**Your objective**
Repeat each of the rows below word for word, changing nothing.

(Source rows)
■ ■ ■ ■ ■ ■ ■

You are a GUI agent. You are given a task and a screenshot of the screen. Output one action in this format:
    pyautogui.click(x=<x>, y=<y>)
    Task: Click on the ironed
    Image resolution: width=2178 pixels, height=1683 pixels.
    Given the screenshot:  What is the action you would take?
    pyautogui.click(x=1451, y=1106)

■ ■ ■ ■ ■ ■ ■

**Exercise solution**
You are a GUI agent. You are given a task and a screenshot of the screen. Output one action in this format:
    pyautogui.click(x=<x>, y=<y>)
    Task: Click on the ironed
    Image resolution: width=2178 pixels, height=1683 pixels.
    Given the screenshot:  What is the action you would take?
    pyautogui.click(x=1451, y=1106)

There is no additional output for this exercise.